- **Problem to solve**
Your answer should show every line of the material below that includes "deep".

- **Source records**
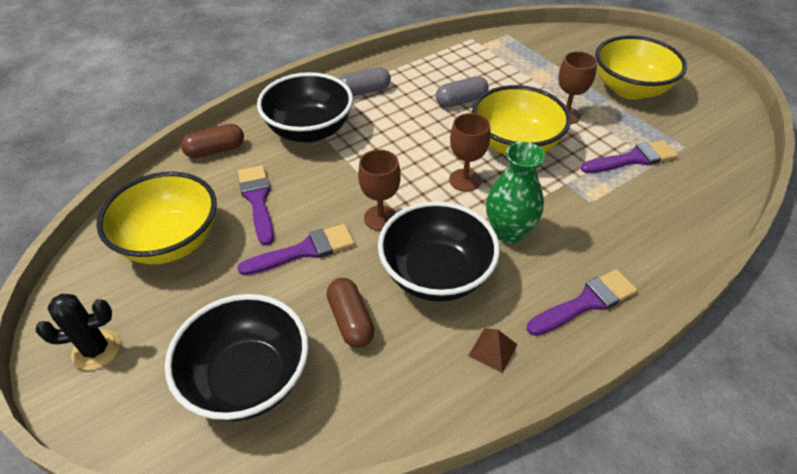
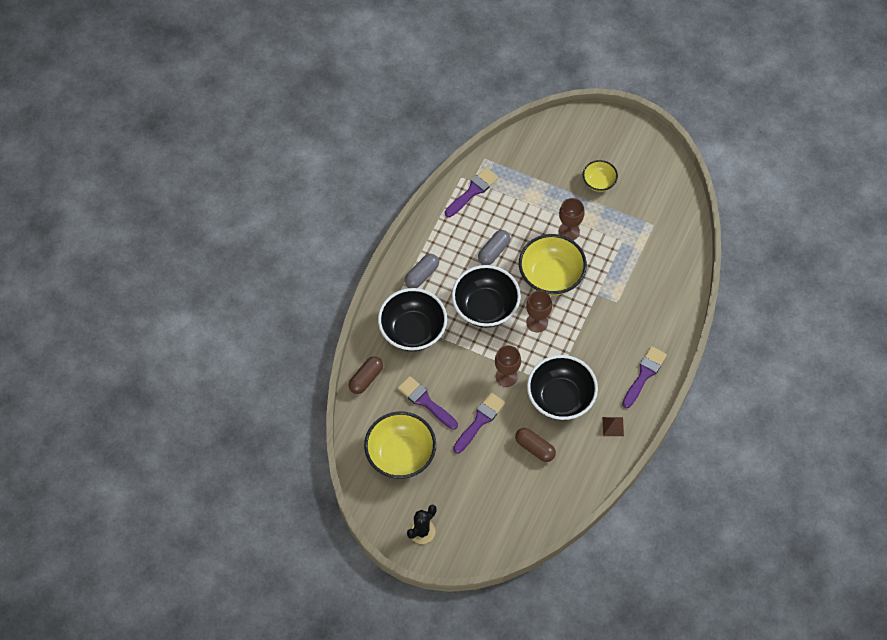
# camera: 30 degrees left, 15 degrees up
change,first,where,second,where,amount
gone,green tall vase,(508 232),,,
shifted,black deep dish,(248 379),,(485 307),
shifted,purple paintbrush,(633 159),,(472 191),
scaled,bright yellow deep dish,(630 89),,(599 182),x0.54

- **Output of the exercise**
shifted,black deep dish,(248 379),,(485 307),
scaled,bright yellow deep dish,(630 89),,(599 182),x0.54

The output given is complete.